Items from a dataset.
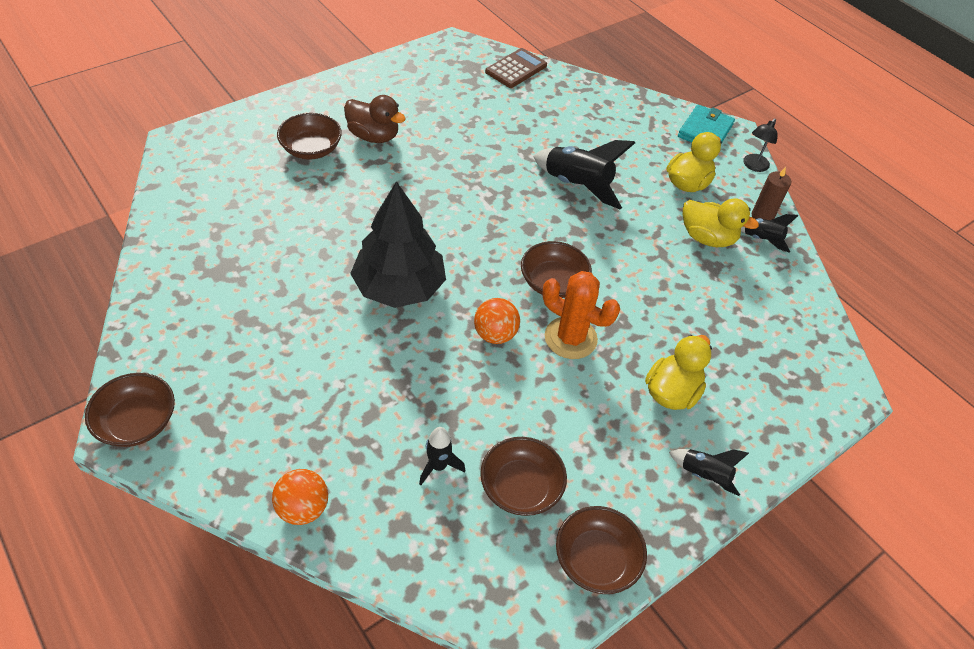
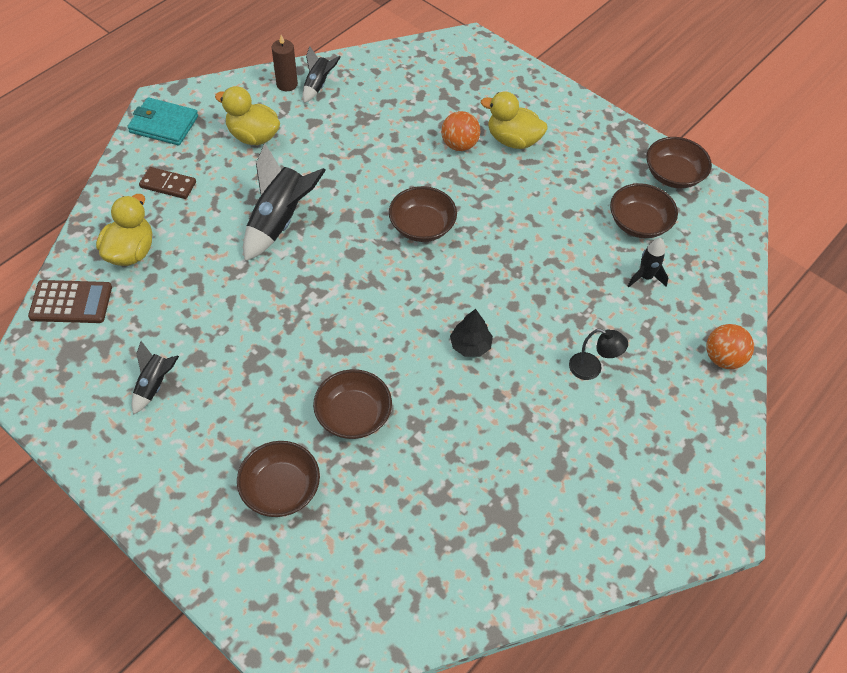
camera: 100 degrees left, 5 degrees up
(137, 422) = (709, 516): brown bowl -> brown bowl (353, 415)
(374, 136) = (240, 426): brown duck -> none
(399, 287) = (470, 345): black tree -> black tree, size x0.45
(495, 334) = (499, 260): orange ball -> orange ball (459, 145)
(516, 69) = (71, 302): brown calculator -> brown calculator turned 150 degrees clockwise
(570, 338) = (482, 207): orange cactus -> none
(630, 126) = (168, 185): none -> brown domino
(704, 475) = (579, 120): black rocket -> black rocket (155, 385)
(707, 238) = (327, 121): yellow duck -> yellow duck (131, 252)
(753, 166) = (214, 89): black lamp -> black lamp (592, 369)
...
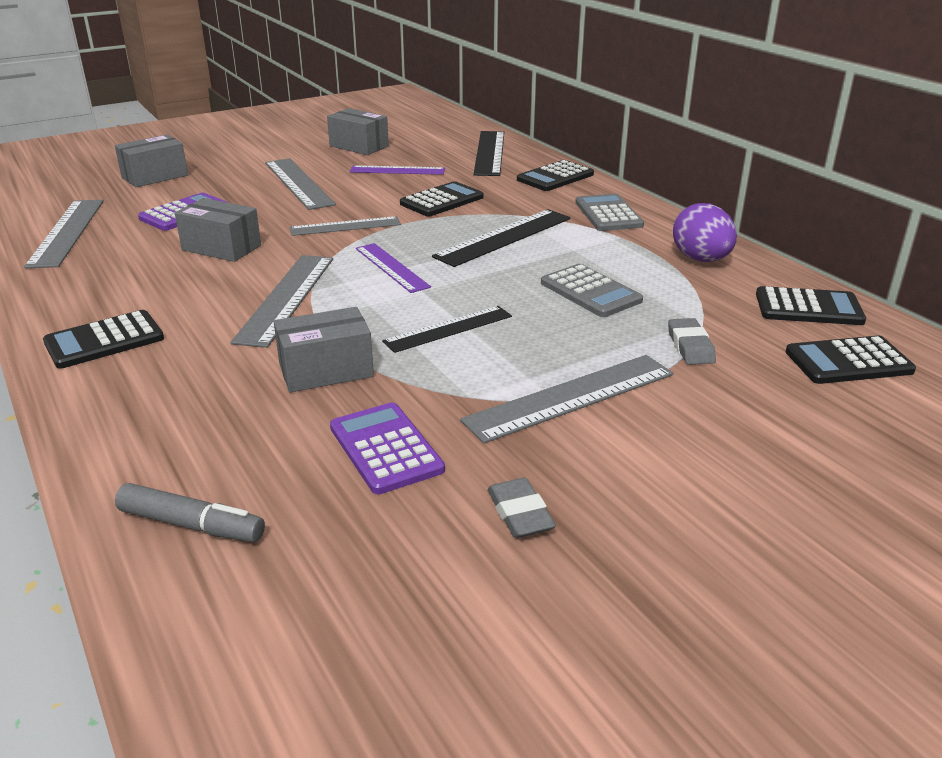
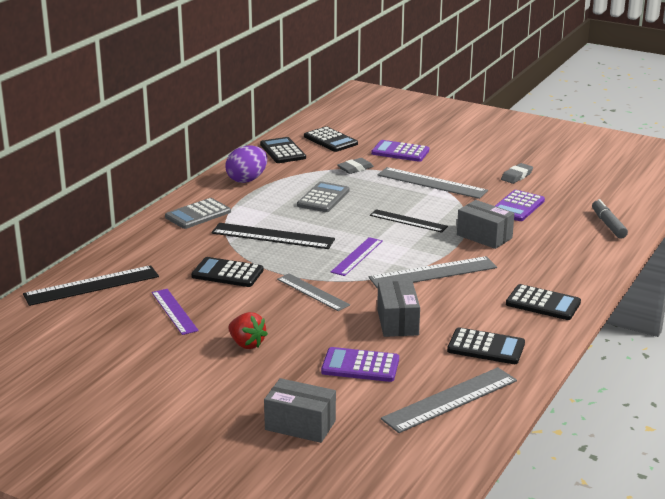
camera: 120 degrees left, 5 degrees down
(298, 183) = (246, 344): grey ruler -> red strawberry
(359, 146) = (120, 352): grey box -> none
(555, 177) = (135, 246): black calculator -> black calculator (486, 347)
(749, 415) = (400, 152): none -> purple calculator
--
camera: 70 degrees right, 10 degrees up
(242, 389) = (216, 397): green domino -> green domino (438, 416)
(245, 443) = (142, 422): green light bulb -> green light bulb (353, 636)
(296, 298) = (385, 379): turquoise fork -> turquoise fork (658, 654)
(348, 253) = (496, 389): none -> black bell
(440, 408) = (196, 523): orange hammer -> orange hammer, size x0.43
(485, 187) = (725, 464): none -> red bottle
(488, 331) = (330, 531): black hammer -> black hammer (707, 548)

EXERCISE AIM. Where the data above reaches the line holding "(485, 187) = (725, 464): none -> red bottle", begin printing, and stop after the line holding "(488, 331) = (330, 531): black". Each line must be reproduced exactly, with nothing else added.

ANSWER BOX.
(485, 187) = (725, 464): none -> red bottle
(488, 331) = (330, 531): black hammer -> black hammer (707, 548)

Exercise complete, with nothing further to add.